» **Stored records**
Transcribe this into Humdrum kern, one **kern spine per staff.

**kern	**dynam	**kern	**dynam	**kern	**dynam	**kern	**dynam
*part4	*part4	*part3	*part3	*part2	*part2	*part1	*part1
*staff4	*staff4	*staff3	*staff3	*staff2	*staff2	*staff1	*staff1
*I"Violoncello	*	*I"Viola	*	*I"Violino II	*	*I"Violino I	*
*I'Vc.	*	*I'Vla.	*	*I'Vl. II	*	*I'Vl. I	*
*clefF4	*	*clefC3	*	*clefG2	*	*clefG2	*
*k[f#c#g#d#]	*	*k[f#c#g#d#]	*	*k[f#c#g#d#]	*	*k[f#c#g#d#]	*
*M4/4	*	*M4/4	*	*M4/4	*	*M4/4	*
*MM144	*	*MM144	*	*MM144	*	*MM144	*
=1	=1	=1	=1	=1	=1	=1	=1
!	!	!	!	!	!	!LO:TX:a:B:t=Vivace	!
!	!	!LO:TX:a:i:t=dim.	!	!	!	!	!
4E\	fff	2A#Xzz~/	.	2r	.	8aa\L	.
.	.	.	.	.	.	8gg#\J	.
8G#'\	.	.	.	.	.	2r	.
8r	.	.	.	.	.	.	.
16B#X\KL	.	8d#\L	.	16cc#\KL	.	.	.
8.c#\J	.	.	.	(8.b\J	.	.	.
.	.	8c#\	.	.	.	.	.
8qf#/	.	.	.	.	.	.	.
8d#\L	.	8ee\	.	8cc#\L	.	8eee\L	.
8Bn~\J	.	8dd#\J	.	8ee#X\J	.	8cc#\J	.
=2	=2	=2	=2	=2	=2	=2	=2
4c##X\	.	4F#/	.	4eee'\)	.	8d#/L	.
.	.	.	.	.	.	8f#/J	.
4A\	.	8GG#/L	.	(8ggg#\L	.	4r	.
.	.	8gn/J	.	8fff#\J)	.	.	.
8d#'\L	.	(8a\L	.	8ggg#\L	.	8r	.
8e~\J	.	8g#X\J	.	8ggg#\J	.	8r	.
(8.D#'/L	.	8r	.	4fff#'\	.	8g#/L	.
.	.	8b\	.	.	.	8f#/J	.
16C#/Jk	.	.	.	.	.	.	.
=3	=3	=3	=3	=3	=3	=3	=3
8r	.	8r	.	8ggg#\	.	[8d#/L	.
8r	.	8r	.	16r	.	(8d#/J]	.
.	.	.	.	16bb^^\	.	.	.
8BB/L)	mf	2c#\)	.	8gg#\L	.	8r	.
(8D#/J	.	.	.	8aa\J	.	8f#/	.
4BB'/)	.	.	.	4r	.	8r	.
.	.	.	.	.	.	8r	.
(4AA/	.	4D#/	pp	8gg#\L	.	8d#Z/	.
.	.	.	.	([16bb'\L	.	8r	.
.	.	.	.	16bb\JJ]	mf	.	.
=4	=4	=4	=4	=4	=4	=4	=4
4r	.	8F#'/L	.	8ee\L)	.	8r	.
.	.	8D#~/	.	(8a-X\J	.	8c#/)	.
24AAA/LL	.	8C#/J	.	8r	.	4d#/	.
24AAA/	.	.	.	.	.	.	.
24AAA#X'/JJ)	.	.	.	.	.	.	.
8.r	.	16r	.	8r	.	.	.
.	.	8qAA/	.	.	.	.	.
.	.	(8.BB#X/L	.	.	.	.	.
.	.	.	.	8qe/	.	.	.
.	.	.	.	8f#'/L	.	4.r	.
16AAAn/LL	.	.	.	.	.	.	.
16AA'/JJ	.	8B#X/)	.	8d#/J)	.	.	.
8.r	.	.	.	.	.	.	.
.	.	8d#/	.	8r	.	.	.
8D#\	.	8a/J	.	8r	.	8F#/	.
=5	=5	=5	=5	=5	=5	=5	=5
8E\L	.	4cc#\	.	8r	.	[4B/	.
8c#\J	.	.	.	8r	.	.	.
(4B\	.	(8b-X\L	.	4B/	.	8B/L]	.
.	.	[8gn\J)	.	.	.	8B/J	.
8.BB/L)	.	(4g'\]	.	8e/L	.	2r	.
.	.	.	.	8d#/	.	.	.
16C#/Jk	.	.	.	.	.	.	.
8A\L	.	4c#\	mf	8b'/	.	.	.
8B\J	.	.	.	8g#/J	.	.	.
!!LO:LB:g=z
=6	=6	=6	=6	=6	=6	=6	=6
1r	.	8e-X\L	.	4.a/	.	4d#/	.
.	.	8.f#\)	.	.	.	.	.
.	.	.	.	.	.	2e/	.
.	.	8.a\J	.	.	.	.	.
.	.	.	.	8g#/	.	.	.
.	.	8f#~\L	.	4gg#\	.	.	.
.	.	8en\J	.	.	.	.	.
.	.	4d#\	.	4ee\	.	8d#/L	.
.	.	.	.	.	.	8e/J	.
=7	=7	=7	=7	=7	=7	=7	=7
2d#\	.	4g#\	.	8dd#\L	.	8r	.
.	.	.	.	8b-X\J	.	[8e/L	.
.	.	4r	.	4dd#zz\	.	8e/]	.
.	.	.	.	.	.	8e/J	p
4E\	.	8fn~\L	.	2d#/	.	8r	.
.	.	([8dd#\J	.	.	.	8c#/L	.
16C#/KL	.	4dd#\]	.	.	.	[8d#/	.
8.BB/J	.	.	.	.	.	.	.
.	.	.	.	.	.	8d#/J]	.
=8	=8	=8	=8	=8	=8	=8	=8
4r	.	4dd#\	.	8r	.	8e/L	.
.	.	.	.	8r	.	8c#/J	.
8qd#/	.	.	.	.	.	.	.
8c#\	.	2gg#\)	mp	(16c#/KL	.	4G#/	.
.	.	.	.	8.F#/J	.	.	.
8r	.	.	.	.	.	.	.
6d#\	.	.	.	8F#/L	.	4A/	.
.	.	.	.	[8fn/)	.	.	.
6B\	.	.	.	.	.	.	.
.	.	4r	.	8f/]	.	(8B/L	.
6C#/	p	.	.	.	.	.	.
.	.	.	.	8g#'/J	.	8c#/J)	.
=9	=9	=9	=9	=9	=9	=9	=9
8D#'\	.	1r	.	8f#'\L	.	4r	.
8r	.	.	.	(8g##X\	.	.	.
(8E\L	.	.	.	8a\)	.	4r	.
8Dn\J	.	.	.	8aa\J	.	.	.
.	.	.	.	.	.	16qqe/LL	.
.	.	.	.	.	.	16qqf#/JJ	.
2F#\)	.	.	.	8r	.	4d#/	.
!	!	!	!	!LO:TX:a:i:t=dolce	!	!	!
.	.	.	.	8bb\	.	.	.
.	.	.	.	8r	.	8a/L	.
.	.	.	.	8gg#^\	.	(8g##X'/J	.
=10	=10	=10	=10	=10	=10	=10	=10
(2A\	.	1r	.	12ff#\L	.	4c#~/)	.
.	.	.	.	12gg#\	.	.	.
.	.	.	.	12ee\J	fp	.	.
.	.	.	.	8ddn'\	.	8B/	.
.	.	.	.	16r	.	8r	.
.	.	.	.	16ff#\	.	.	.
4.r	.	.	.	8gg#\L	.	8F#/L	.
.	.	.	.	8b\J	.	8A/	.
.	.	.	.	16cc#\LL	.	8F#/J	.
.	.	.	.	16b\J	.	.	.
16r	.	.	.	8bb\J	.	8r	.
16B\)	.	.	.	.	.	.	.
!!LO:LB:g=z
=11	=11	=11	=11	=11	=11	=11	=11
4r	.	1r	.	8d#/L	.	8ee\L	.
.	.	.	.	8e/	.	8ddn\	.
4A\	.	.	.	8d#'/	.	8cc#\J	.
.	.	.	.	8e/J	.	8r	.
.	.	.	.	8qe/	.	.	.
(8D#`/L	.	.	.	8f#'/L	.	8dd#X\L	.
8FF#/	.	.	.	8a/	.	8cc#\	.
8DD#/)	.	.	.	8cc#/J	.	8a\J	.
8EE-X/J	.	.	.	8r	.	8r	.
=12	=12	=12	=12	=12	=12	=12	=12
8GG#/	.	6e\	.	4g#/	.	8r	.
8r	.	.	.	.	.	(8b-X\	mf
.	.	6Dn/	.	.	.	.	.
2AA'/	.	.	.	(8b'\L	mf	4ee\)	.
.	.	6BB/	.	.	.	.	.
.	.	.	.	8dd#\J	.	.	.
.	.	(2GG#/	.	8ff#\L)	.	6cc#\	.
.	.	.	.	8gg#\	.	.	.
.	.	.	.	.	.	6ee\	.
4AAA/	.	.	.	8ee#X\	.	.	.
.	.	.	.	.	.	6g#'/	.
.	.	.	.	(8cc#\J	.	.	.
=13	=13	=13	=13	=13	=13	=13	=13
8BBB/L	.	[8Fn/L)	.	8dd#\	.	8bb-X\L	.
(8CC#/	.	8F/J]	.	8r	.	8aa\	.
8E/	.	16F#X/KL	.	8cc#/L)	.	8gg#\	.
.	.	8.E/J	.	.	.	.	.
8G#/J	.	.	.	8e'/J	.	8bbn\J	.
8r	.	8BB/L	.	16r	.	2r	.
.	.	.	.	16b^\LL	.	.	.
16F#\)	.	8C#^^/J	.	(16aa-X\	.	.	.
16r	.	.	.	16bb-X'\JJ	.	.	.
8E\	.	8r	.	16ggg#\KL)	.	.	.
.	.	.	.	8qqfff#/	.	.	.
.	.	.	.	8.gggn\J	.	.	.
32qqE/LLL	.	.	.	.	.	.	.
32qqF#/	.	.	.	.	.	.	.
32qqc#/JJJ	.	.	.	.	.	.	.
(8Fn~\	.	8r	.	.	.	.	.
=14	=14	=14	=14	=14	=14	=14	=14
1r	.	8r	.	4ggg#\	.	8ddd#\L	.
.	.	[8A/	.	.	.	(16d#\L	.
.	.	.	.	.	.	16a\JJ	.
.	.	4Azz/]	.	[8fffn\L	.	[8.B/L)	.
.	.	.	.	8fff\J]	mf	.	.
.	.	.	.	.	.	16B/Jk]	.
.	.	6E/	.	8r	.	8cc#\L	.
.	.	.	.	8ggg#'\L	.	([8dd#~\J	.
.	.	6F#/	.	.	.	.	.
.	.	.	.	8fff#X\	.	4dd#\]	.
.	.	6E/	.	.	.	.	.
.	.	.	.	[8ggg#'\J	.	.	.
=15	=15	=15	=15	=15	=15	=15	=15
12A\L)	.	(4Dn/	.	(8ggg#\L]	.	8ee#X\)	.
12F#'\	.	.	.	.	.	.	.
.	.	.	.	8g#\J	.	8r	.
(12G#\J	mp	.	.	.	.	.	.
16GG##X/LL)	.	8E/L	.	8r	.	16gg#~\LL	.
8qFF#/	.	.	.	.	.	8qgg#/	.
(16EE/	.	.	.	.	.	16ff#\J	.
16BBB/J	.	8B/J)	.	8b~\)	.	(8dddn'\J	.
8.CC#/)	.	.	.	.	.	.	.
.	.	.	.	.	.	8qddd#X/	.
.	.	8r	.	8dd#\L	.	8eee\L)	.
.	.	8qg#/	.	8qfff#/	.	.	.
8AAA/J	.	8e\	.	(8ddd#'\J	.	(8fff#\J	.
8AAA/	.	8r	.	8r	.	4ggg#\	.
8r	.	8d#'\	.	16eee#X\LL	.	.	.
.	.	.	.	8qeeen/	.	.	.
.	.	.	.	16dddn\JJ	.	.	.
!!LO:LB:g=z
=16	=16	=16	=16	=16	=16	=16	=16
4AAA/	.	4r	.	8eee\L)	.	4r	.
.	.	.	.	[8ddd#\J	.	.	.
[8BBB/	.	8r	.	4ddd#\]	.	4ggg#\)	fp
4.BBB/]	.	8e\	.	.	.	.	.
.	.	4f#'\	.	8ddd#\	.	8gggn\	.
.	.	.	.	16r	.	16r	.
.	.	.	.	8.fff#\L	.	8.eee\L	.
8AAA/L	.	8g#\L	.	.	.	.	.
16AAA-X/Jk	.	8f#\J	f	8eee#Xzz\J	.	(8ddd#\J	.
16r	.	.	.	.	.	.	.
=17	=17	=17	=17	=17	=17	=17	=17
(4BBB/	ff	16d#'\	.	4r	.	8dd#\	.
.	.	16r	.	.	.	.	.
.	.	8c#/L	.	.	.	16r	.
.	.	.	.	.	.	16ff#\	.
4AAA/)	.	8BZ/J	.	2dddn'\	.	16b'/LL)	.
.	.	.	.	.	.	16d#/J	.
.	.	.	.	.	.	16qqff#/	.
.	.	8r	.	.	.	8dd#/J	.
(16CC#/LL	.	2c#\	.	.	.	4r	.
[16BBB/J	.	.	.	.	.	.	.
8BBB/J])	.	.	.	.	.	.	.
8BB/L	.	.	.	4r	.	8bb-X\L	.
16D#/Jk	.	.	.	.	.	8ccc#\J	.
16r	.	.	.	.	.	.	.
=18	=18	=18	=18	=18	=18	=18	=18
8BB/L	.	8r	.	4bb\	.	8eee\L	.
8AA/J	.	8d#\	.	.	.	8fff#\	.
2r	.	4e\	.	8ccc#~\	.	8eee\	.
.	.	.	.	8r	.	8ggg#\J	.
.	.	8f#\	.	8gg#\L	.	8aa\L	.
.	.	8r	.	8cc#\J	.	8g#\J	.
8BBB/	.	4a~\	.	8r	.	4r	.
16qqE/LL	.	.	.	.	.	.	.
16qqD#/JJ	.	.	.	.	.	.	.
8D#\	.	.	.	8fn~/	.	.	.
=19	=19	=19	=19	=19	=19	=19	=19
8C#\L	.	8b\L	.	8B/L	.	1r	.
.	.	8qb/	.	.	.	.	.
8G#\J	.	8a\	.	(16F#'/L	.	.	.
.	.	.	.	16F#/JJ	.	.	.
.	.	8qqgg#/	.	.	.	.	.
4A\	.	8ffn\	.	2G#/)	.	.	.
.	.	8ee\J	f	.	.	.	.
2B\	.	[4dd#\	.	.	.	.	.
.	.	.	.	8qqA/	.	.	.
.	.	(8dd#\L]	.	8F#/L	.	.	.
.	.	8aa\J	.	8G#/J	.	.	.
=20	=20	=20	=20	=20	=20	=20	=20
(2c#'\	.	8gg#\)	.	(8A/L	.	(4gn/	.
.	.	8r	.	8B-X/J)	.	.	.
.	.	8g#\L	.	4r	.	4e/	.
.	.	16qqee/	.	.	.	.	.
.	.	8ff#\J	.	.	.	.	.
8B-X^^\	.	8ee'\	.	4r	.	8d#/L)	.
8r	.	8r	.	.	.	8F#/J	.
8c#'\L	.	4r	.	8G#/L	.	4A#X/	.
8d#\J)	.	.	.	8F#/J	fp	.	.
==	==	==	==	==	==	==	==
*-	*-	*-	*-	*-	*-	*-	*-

» **Task objective**
Gather every line from the listing above that contains the string "kern", treating uppercase and lowercase as different.

» **Right answer**
Transcribe this into Humdrum kern, one **kern spine per staff.
**kern	**dynam	**kern	**dynam	**kern	**dynam	**kern	**dynam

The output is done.